◆ What you need to do
Although the records include pictures, print only the rest, exactly as written.

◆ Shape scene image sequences
▼

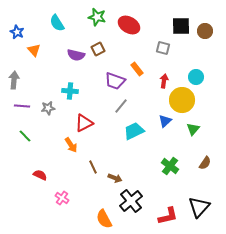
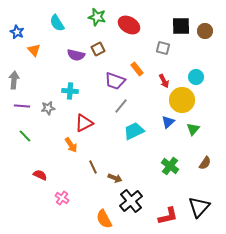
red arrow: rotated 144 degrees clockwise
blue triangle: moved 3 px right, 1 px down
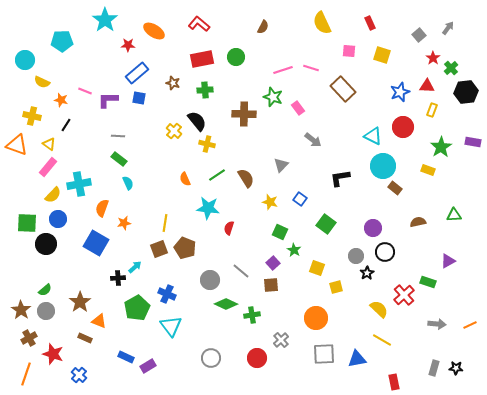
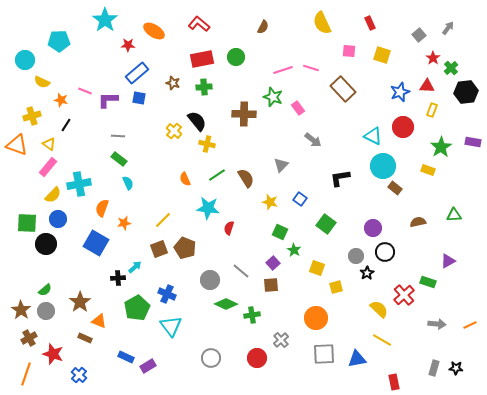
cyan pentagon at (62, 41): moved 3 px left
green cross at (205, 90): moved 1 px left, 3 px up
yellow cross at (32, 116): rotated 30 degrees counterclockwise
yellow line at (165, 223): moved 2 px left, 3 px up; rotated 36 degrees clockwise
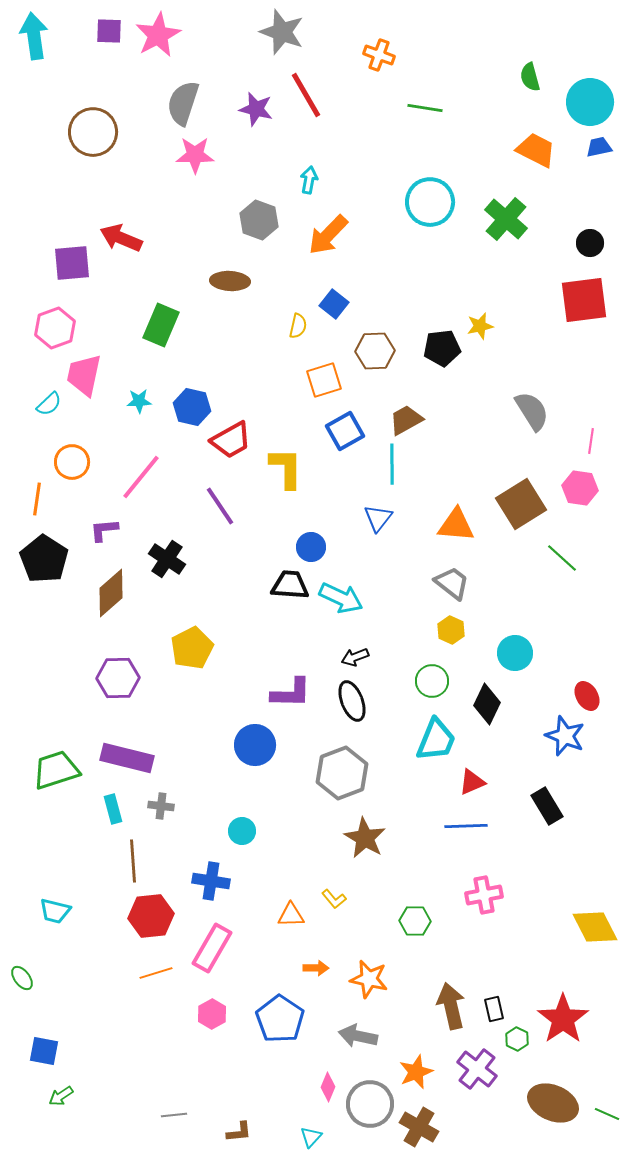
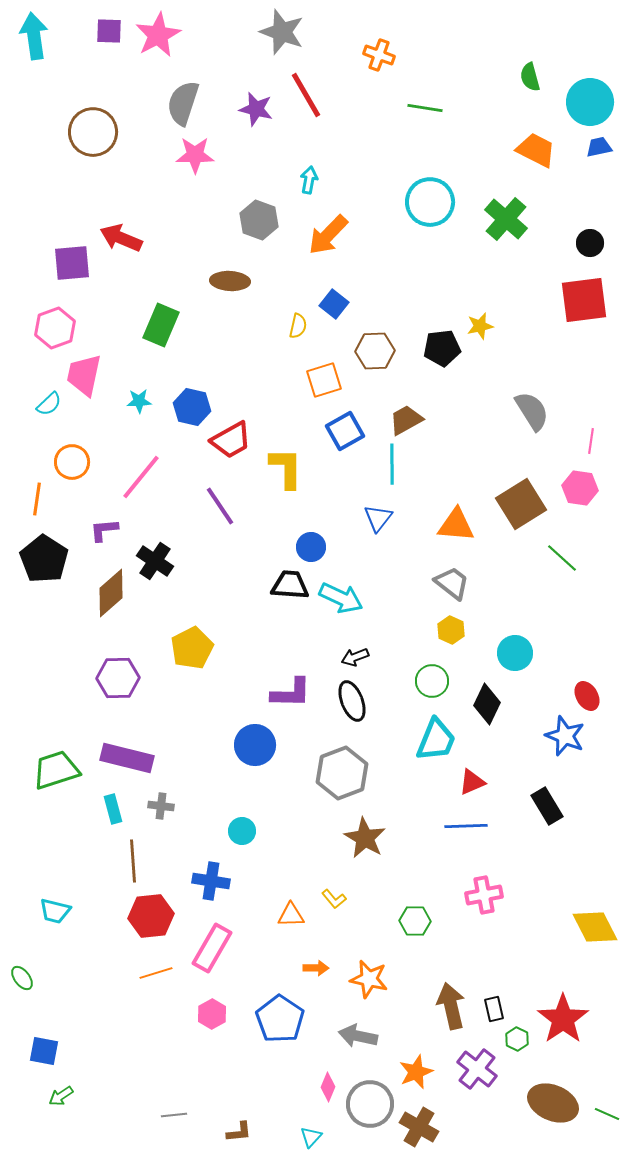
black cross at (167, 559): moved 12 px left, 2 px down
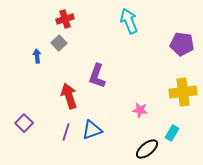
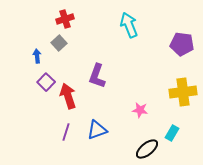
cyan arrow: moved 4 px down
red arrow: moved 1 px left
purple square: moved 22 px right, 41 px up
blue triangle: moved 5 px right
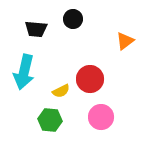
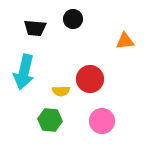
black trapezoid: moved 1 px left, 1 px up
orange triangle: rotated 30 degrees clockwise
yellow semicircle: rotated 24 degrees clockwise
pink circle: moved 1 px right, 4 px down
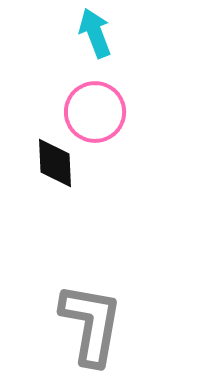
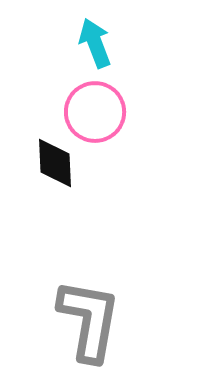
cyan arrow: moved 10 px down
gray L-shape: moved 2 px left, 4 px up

▲

◆ Written reply
red arrow: rotated 144 degrees clockwise
blue triangle: moved 3 px right, 1 px down
cyan pentagon at (62, 41): moved 3 px left
green cross at (205, 90): moved 1 px left, 3 px up
yellow cross at (32, 116): rotated 30 degrees counterclockwise
yellow line at (165, 223): moved 2 px left, 3 px up; rotated 36 degrees clockwise
black cross at (167, 559): moved 12 px left, 2 px down
cyan arrow: moved 4 px down
red arrow: moved 1 px left
purple square: moved 22 px right, 41 px up
blue triangle: moved 5 px right
black trapezoid: moved 1 px left, 1 px up
orange triangle: rotated 30 degrees clockwise
yellow semicircle: rotated 24 degrees clockwise
pink circle: moved 1 px right, 4 px down
cyan arrow: moved 10 px down
gray L-shape: moved 2 px left, 4 px up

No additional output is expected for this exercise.